**SOURCE RECORDS:**
^^^^^^^^^^^^^^^^
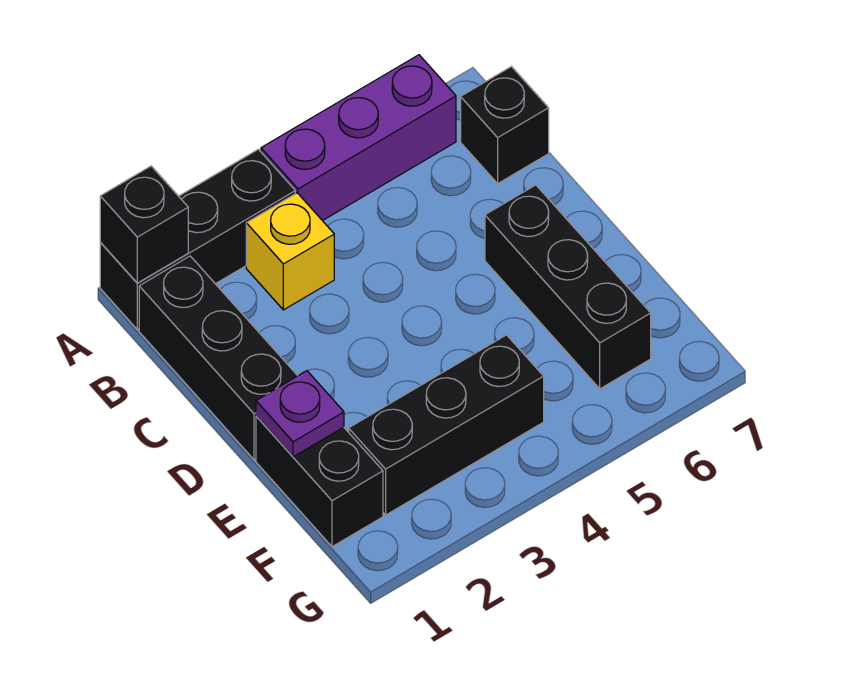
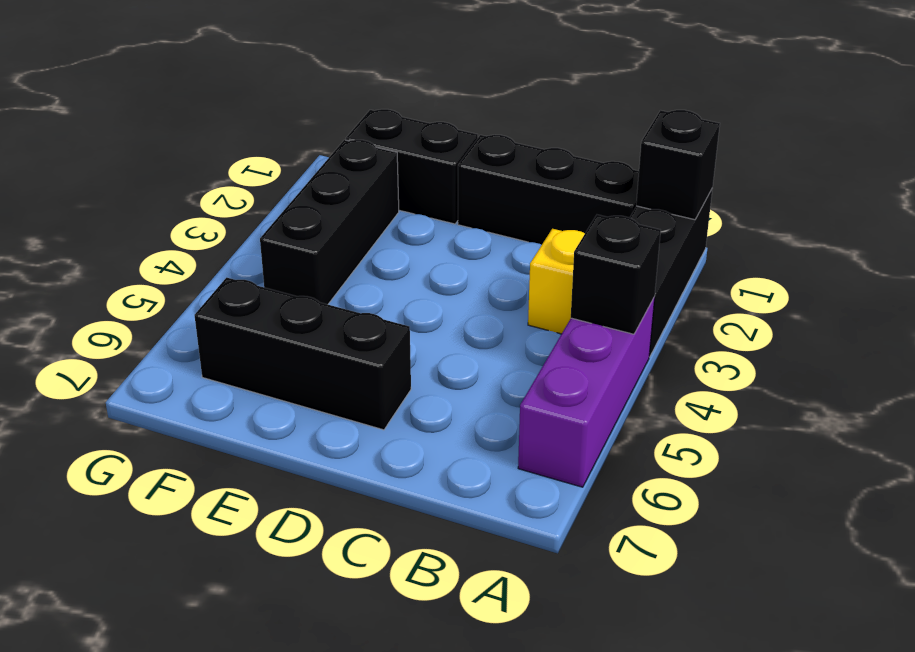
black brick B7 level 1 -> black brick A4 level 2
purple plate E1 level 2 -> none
^^^^^^^^^^^^^^^^
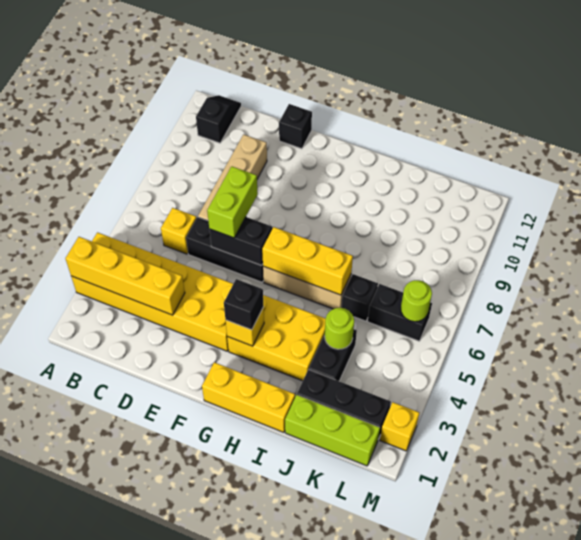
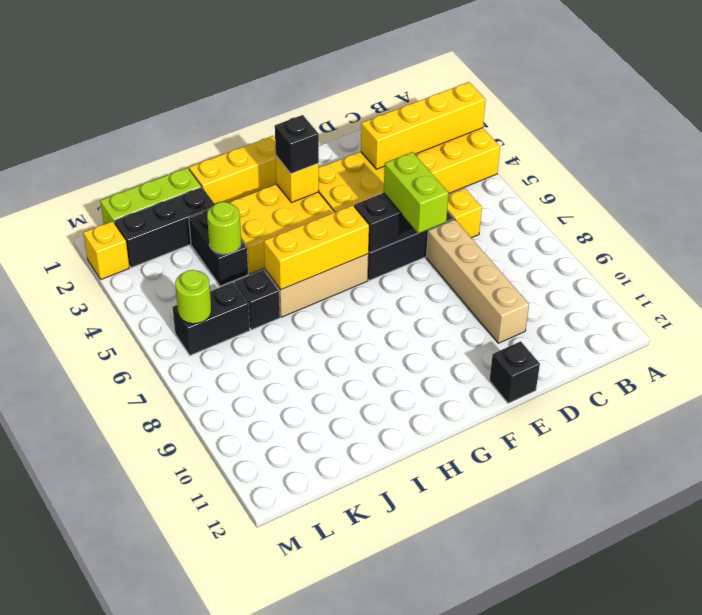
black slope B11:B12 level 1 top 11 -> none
^^^^^^^^^^^^^^^^
**ASSIGNMENT:** Locate and copy each line in the data above that includes the word "none".

**WRITTEN REPLY:**
purple plate E1 level 2 -> none
black slope B11:B12 level 1 top 11 -> none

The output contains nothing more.